* _DATA SHOWN_:
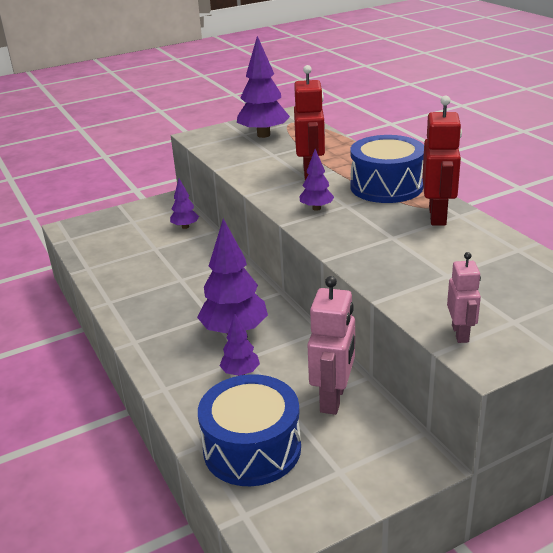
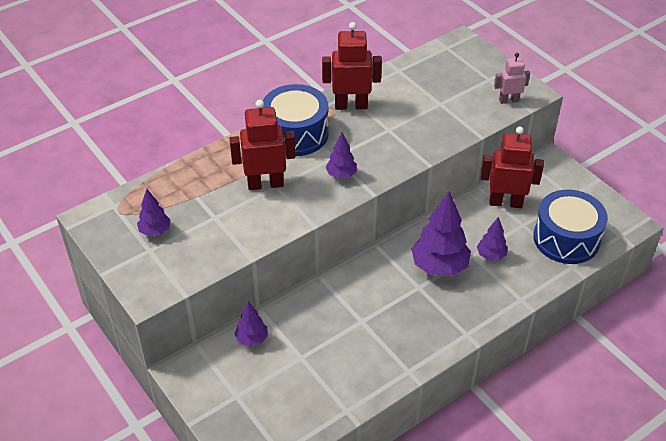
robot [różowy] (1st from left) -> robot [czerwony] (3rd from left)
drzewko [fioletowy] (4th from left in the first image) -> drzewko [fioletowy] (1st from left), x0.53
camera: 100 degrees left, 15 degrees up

* _YOUR OBJECTIVE_: Print the material again, unchanged, without its pictures.

* _PROBLEM SOLUTION_:
robot [różowy] (1st from left) -> robot [czerwony] (3rd from left)
drzewko [fioletowy] (4th from left in the first image) -> drzewko [fioletowy] (1st from left), x0.53
camera: 100 degrees left, 15 degrees up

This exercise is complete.